Assignment
The entries that follow include a run beginning at the line with "grey calculator: 2 -> 5" and ending at the line with "orange cheese: 1 -> 0"; restate that run word for word and leave the rest out.

Material to process

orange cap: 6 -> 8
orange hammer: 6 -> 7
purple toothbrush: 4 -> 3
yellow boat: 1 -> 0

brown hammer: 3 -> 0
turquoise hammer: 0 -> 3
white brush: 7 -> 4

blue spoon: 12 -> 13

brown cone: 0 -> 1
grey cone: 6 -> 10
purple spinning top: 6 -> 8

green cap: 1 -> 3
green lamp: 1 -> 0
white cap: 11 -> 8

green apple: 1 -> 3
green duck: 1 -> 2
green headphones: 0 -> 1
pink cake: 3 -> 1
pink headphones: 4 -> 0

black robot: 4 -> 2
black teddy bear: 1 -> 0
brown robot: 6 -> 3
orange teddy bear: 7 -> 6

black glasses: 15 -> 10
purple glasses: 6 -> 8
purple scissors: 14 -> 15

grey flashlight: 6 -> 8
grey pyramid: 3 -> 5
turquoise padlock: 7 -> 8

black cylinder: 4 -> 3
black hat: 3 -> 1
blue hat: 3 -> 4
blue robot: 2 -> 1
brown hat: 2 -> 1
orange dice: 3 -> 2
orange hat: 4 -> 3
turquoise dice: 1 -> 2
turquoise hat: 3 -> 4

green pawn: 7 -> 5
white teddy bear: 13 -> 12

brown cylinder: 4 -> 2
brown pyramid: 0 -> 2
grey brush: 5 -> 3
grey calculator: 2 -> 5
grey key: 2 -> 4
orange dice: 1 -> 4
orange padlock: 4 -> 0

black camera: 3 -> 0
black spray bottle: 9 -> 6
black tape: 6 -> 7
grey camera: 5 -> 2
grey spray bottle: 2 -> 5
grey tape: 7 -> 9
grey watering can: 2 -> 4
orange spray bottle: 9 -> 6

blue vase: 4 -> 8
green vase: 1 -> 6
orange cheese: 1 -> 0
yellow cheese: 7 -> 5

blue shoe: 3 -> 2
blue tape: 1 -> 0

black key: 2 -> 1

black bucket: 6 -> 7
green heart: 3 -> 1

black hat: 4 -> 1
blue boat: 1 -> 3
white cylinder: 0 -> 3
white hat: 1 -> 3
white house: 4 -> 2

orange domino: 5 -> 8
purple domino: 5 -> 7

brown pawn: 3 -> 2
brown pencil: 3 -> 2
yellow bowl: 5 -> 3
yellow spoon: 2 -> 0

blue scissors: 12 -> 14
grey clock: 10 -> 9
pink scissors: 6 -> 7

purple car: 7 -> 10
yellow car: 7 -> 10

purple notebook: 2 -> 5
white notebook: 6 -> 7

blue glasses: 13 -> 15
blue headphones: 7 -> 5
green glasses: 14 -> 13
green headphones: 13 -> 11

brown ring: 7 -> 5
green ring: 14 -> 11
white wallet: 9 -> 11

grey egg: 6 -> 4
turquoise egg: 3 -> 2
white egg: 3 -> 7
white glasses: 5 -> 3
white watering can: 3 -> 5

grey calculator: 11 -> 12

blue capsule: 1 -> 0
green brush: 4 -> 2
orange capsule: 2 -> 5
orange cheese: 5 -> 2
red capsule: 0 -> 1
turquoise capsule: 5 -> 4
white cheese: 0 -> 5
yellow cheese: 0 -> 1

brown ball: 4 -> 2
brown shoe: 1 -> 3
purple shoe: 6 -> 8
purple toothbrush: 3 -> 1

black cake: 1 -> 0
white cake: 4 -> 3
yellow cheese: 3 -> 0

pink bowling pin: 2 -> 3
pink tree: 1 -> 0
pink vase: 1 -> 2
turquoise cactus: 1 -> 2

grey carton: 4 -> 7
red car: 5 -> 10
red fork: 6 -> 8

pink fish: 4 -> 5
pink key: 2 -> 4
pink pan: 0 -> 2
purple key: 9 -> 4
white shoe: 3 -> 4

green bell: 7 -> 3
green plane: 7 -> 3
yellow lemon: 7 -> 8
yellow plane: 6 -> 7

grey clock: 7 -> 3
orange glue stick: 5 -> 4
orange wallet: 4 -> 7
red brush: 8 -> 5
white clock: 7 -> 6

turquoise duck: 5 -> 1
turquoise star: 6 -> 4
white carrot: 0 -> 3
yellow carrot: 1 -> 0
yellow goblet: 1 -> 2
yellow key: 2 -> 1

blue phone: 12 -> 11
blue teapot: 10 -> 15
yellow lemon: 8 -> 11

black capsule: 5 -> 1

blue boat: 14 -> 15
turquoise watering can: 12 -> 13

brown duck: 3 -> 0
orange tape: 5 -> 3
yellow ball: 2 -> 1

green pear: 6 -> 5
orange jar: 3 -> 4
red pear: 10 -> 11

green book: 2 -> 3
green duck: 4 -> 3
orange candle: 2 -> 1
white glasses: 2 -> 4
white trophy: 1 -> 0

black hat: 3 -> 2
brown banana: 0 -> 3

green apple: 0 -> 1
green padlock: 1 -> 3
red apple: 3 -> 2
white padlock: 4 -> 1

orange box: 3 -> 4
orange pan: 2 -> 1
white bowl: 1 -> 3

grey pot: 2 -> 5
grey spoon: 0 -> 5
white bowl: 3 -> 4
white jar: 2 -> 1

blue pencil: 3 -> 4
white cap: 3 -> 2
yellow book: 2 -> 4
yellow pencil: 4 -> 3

Result of the task
grey calculator: 2 -> 5
grey key: 2 -> 4
orange dice: 1 -> 4
orange padlock: 4 -> 0

black camera: 3 -> 0
black spray bottle: 9 -> 6
black tape: 6 -> 7
grey camera: 5 -> 2
grey spray bottle: 2 -> 5
grey tape: 7 -> 9
grey watering can: 2 -> 4
orange spray bottle: 9 -> 6

blue vase: 4 -> 8
green vase: 1 -> 6
orange cheese: 1 -> 0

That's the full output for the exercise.